#### Directions for this task:
Every line of the entries below from the one containing "delete,scissors (purple),(155 334" to the one containing "rotate,scissors (pink),(516 343", both ends included, must be written out exactly. No other line belongs in the answer.

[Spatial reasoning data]
Content starts

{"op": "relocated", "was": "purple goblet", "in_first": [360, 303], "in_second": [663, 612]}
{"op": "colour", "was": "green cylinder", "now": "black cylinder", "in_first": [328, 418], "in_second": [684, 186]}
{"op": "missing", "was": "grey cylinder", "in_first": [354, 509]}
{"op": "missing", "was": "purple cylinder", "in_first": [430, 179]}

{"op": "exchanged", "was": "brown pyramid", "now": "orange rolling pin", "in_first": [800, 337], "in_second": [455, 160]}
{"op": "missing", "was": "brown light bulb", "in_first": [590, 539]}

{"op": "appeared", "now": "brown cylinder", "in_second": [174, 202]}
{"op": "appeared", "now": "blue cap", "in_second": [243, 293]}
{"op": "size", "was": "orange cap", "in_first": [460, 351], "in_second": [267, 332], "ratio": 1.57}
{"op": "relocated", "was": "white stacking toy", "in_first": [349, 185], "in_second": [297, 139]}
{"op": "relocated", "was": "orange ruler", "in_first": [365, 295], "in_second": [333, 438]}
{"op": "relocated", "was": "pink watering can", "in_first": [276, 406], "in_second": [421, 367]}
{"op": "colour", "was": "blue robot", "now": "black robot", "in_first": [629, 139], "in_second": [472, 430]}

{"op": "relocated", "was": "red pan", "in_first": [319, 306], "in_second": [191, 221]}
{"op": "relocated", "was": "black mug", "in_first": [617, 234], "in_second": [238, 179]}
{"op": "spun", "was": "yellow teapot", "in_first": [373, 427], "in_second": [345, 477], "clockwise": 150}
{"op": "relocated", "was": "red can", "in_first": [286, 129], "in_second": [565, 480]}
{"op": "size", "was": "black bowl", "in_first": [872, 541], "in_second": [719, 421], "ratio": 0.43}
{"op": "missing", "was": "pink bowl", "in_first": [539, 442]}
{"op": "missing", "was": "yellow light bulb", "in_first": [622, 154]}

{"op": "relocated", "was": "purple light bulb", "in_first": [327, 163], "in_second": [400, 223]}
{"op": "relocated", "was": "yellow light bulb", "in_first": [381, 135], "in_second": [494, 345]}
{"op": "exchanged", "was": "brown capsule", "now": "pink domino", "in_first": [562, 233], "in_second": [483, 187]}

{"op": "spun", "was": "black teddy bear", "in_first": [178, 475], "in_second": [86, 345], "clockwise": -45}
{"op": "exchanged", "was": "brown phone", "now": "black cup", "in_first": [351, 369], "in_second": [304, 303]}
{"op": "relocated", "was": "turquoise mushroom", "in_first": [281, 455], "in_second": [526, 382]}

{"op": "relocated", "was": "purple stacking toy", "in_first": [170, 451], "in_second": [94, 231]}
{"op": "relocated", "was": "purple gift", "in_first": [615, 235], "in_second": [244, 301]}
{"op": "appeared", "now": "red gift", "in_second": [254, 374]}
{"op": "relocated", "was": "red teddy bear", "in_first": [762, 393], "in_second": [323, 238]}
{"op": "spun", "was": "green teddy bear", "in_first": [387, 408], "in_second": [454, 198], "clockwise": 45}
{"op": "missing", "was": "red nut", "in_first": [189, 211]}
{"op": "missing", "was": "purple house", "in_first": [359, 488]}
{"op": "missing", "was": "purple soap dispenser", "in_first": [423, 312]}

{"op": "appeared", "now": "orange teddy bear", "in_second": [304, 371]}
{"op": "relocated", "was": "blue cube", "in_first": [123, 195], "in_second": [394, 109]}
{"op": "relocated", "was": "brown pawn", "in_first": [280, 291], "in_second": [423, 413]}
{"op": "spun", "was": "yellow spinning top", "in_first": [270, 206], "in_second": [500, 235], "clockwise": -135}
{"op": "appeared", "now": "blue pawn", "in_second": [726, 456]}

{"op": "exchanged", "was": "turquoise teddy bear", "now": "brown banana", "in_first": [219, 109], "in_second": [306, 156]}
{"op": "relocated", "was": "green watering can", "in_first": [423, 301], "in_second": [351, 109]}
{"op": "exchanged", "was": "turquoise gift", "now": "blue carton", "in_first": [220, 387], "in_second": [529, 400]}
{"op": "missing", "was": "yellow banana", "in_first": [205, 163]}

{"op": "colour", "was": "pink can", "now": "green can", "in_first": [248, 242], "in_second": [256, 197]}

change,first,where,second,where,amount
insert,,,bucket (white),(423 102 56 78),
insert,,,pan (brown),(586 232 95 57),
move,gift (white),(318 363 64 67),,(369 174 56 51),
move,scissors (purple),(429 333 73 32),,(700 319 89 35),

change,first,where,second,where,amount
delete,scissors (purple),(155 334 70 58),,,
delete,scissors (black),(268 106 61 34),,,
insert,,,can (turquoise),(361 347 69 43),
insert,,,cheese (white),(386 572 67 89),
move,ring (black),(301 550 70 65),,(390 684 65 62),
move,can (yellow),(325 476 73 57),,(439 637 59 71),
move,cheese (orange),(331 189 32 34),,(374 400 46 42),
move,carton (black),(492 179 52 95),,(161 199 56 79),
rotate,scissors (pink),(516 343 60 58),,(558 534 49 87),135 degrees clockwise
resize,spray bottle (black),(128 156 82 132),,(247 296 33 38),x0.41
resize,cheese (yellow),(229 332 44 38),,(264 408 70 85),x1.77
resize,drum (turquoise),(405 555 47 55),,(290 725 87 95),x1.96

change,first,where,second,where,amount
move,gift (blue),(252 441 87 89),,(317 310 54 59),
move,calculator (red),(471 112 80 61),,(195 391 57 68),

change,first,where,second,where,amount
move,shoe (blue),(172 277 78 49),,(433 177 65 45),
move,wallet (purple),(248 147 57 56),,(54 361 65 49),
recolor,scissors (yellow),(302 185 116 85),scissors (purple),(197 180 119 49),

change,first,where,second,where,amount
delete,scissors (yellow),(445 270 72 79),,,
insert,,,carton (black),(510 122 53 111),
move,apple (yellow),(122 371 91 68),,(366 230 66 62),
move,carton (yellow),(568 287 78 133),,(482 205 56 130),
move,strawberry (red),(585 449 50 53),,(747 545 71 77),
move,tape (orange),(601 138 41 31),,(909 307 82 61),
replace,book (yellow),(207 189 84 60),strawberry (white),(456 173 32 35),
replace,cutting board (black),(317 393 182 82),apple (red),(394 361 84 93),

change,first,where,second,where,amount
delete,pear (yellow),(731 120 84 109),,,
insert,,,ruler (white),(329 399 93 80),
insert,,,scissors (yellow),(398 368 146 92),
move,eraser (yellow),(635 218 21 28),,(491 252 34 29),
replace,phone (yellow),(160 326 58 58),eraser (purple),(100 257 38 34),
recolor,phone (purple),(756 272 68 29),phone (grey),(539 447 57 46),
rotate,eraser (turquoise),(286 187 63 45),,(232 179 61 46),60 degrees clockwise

Content ends

#### Solution to this exercise:
delete,scissors (purple),(155 334 70 58),,,
delete,scissors (black),(268 106 61 34),,,
insert,,,can (turquoise),(361 347 69 43),
insert,,,cheese (white),(386 572 67 89),
move,ring (black),(301 550 70 65),,(390 684 65 62),
move,can (yellow),(325 476 73 57),,(439 637 59 71),
move,cheese (orange),(331 189 32 34),,(374 400 46 42),
move,carton (black),(492 179 52 95),,(161 199 56 79),
rotate,scissors (pink),(516 343 60 58),,(558 534 49 87),135 degrees clockwise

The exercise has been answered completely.